**What you are asked to do**
Whenever the word "yellow" turns up in a line below, that line should be copied.

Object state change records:
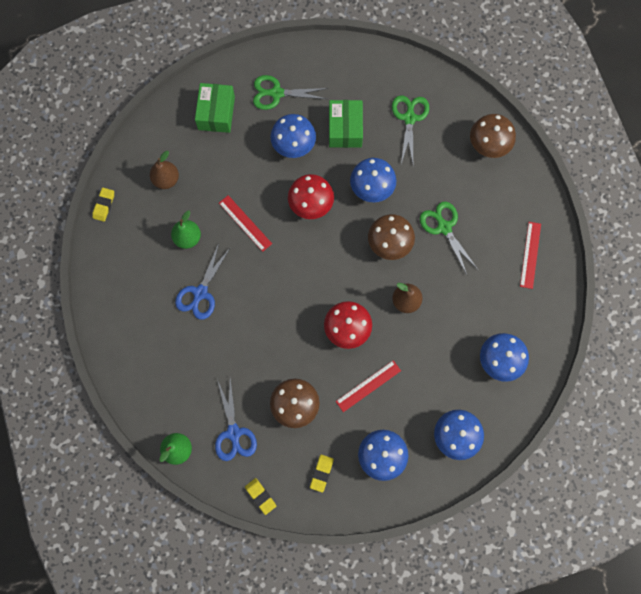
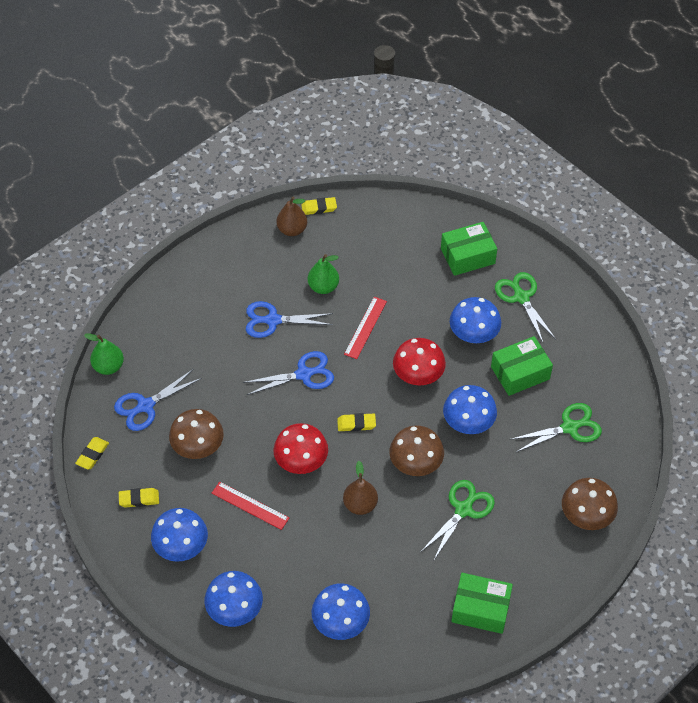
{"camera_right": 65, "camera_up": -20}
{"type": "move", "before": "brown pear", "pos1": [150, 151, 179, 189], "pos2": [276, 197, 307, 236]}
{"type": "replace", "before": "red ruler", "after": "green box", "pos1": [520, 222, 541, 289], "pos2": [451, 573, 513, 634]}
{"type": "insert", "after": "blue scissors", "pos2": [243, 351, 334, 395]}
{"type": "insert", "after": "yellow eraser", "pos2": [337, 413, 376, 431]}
* * *
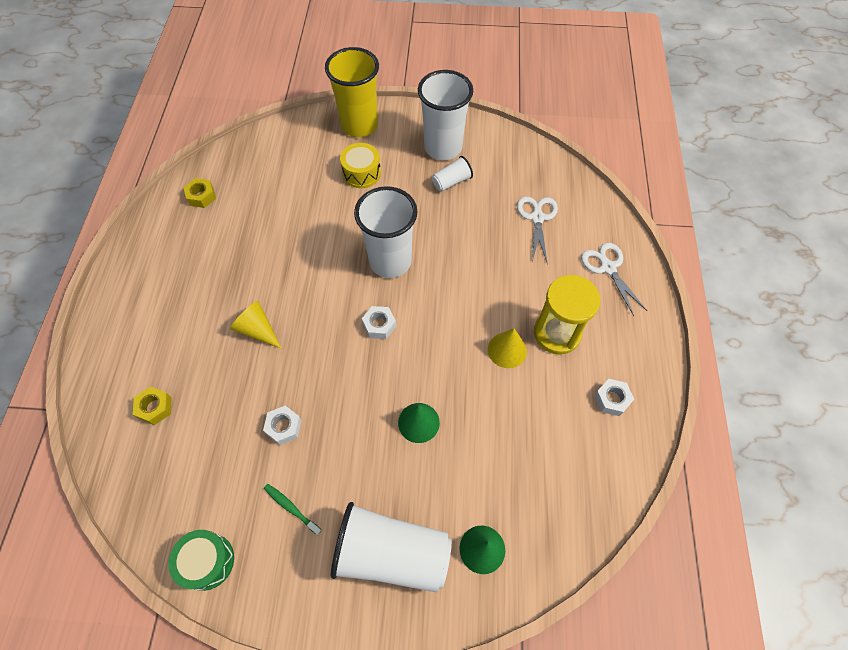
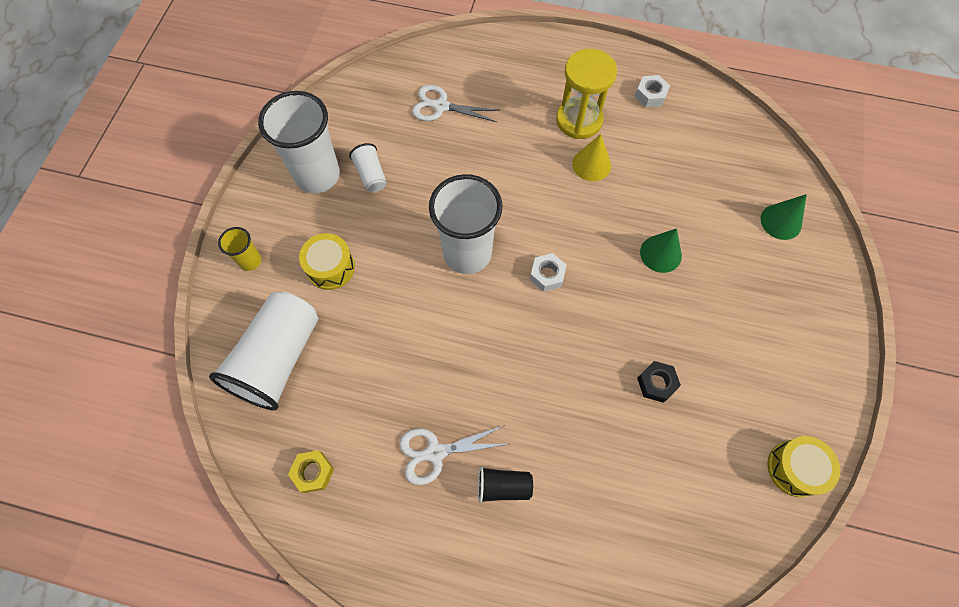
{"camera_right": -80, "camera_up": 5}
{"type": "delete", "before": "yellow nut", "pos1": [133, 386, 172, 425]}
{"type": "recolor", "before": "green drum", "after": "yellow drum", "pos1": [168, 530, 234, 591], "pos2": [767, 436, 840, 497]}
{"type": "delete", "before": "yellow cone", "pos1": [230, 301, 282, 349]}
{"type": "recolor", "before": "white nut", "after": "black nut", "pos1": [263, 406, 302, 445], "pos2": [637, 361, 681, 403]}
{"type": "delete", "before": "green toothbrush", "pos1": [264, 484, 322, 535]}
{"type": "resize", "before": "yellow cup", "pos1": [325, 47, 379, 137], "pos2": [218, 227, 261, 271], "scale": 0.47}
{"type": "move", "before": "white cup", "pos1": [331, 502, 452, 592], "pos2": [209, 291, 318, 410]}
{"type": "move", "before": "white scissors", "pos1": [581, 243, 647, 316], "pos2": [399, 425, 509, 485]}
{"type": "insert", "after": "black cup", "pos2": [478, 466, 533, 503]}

**Response area**
{"type": "insert", "after": "yellow eraser", "pos2": [337, 413, 376, 431]}
{"type": "delete", "before": "yellow nut", "pos1": [133, 386, 172, 425]}
{"type": "recolor", "before": "green drum", "after": "yellow drum", "pos1": [168, 530, 234, 591], "pos2": [767, 436, 840, 497]}
{"type": "delete", "before": "yellow cone", "pos1": [230, 301, 282, 349]}
{"type": "resize", "before": "yellow cup", "pos1": [325, 47, 379, 137], "pos2": [218, 227, 261, 271], "scale": 0.47}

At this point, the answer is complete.